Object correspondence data
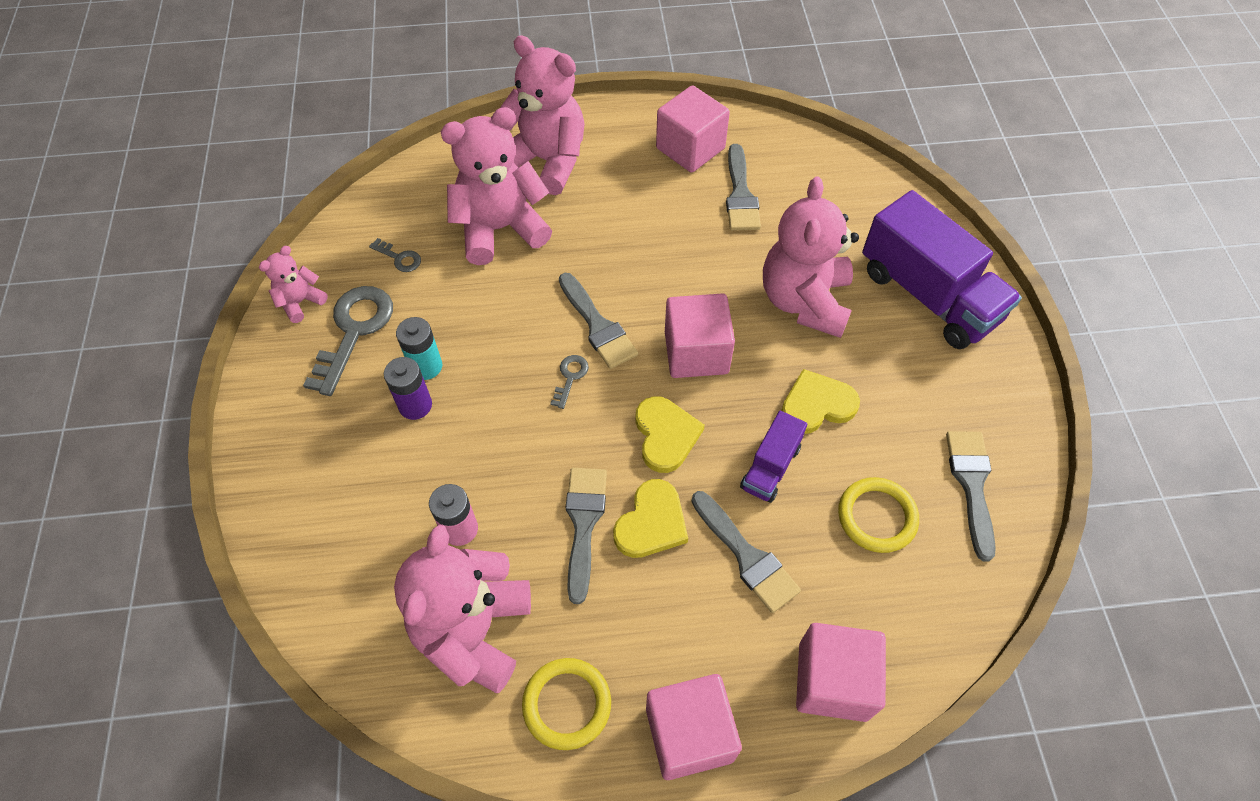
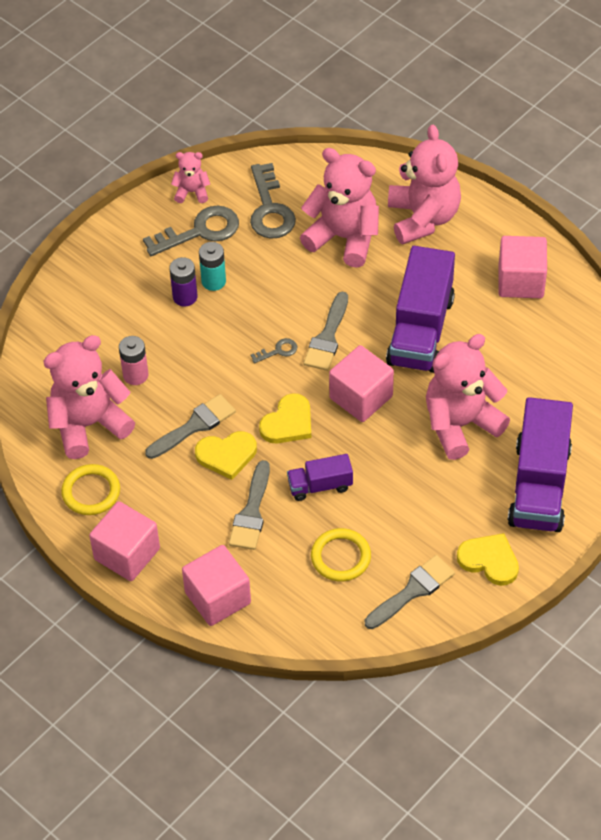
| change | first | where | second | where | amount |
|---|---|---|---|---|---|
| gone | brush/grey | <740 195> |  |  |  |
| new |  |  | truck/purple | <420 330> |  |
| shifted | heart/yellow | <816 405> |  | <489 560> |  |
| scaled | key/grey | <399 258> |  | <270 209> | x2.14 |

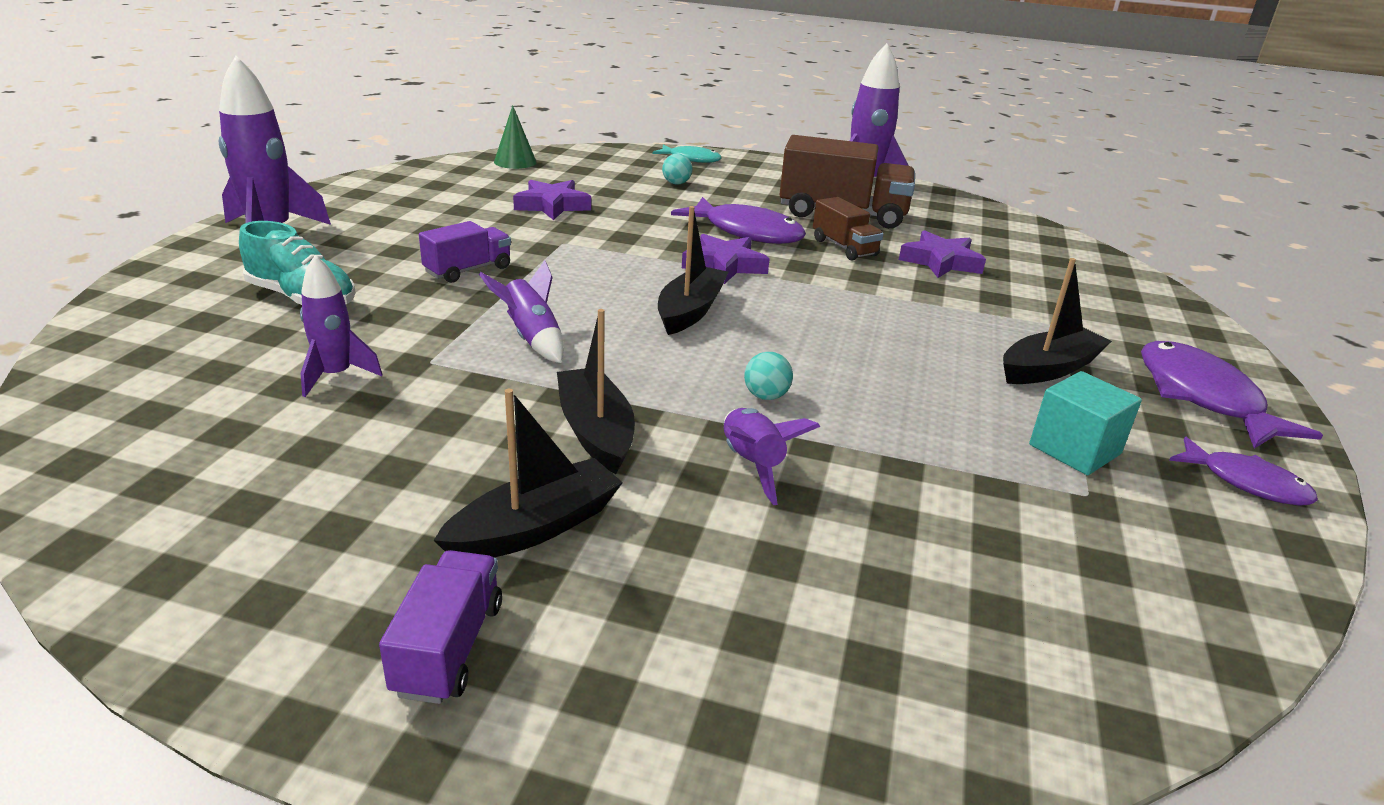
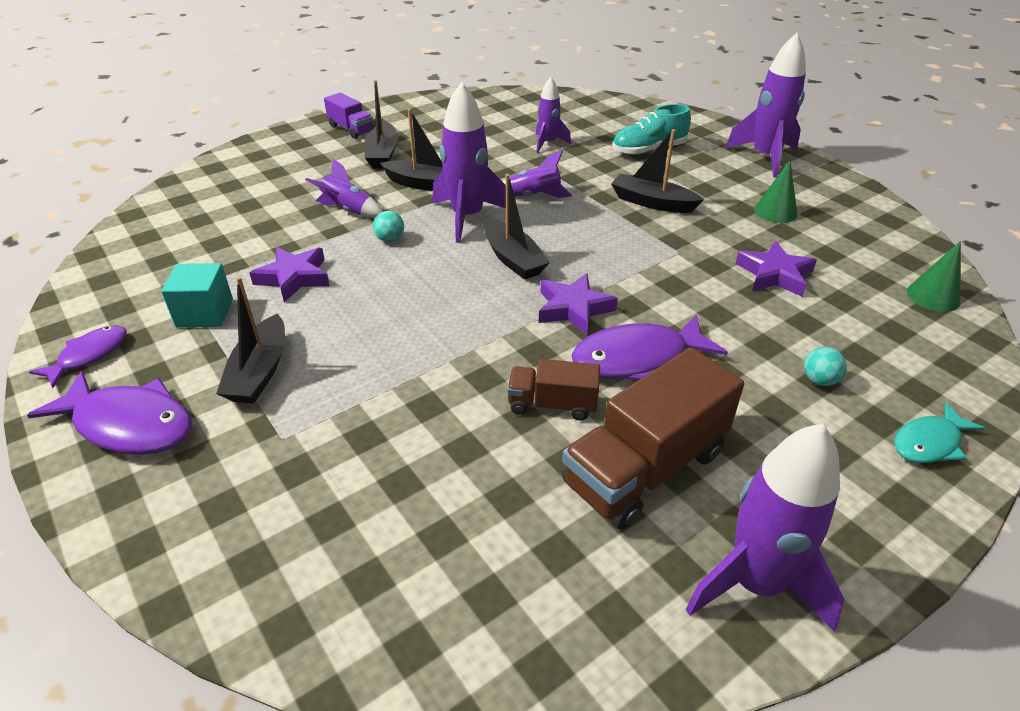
| change | first | where | second | where | amount |
|---|---|---|---|---|---|
| new |  |  | rocket/purple | <467 217> |  |
| new |  |  | cone/green | <775 211> |  |
| shifted | star/purple | <940 262> |  | <294 278> |  |
| swapped | truck/purple | <468 270> | boat/black | <652 202> |  |
| rotated | fish/purple | <1246 482> |  | <89 356> | 135 degrees clockwise |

Instructions to follow
Write out, word for word, the lines from the first line of the entries through the one containing "shifted | heart/yellow", both included. Leave out the pictures.

Answer to the exercise
| change | first | where | second | where | amount |
|---|---|---|---|---|---|
| gone | brush/grey | <740 195> |  |  |  |
| new |  |  | truck/purple | <420 330> |  |
| shifted | heart/yellow | <816 405> |  | <489 560> |  |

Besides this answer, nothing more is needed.